**WORK REQUEST:** Starting at the first line of the records below, transcribe each line exactly, ending with the line that contains "brown brick G5".

EXERCISE INPUTS Block Start

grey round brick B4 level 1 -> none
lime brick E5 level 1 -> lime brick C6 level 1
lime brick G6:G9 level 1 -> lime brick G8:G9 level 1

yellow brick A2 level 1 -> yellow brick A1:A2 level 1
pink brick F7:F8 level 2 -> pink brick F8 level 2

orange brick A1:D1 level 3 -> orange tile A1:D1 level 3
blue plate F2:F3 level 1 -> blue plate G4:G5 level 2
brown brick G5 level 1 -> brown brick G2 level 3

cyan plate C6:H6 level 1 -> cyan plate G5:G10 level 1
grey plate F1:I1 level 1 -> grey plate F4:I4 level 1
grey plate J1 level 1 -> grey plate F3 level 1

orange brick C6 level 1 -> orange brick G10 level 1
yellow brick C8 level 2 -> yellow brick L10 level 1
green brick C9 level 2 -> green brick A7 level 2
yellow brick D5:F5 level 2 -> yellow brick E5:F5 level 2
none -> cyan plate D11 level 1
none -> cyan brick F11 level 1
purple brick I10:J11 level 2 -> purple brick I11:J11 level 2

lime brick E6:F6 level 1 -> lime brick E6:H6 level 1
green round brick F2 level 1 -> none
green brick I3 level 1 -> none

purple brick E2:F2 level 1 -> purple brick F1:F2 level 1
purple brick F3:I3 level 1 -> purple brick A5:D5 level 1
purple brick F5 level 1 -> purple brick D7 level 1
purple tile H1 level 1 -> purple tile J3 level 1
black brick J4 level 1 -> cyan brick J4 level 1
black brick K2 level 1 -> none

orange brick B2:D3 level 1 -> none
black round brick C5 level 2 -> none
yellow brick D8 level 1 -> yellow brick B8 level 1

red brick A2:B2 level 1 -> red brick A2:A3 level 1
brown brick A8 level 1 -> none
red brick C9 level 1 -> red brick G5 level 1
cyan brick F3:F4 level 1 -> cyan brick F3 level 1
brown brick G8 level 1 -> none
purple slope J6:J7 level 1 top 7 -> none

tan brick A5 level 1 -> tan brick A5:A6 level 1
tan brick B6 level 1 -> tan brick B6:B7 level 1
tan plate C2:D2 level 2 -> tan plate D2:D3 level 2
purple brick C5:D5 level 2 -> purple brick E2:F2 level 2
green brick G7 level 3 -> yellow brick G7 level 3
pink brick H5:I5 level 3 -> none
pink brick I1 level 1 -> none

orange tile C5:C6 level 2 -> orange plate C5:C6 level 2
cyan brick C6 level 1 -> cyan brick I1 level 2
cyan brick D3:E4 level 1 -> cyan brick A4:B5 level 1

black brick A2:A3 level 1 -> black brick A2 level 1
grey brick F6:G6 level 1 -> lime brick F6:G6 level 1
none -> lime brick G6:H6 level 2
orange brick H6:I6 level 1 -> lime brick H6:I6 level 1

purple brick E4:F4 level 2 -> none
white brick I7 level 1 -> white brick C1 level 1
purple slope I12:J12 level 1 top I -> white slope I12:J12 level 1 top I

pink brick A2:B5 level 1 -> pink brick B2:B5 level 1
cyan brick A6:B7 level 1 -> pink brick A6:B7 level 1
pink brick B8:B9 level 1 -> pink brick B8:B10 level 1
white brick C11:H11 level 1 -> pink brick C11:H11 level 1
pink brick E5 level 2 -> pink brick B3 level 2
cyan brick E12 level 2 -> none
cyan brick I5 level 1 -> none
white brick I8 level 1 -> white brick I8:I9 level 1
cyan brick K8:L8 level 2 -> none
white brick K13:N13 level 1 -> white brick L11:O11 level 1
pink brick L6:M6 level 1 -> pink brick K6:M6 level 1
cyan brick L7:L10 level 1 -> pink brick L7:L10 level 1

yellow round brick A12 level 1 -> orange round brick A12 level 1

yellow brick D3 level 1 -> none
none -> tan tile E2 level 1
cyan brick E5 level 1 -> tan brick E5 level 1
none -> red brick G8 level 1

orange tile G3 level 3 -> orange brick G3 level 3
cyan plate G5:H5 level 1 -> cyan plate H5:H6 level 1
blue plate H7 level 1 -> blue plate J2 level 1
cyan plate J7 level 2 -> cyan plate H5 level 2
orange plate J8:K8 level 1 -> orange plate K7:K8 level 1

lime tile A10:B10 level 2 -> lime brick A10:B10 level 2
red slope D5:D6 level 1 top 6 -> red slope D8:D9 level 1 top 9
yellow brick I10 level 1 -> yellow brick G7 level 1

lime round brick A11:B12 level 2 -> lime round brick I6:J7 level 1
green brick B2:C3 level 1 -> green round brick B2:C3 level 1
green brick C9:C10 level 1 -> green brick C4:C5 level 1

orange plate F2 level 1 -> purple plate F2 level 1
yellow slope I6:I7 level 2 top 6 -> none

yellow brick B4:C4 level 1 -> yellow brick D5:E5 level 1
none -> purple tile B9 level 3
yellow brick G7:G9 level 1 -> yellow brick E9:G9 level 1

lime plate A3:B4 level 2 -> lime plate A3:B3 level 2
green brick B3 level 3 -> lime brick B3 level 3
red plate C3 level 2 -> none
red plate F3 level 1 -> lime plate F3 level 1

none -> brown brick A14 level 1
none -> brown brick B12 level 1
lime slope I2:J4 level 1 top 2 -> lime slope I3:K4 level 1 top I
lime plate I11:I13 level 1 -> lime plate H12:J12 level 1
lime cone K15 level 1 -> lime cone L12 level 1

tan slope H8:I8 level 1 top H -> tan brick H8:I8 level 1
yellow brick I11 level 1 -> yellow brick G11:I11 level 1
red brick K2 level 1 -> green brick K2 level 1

EXERCISE INPUTS Block End

**RESULT BELOW:**
grey round brick B4 level 1 -> none
lime brick E5 level 1 -> lime brick C6 level 1
lime brick G6:G9 level 1 -> lime brick G8:G9 level 1

yellow brick A2 level 1 -> yellow brick A1:A2 level 1
pink brick F7:F8 level 2 -> pink brick F8 level 2

orange brick A1:D1 level 3 -> orange tile A1:D1 level 3
blue plate F2:F3 level 1 -> blue plate G4:G5 level 2
brown brick G5 level 1 -> brown brick G2 level 3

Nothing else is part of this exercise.